─── Data section ───

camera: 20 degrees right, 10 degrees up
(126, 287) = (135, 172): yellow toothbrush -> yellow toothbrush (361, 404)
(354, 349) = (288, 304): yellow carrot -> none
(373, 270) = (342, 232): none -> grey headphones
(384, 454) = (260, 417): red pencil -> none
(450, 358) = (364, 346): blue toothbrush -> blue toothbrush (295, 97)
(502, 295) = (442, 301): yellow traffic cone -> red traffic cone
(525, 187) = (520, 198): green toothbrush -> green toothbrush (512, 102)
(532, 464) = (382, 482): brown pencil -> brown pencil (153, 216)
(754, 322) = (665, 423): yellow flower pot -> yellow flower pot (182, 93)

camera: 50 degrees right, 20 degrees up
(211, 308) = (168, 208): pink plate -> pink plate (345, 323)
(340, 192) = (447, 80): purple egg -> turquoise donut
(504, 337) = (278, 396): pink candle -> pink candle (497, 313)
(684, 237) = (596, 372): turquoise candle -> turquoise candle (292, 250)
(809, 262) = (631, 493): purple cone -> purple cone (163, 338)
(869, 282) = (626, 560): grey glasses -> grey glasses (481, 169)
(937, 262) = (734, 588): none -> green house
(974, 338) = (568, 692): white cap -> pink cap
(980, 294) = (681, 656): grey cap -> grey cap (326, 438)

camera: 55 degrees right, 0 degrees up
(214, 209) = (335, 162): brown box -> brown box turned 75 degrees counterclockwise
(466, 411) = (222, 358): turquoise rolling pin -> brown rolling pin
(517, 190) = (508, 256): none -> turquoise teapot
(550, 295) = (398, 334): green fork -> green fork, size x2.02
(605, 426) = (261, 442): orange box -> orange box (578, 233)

───

## Your instructions
For every line above that has "degrees" in it, copy the line.

## Solution for this exercise
camera: 20 degrees right, 10 degrees up
camera: 50 degrees right, 20 degrees up
camera: 55 degrees right, 0 degrees up
(214, 209) = (335, 162): brown box -> brown box turned 75 degrees counterclockwise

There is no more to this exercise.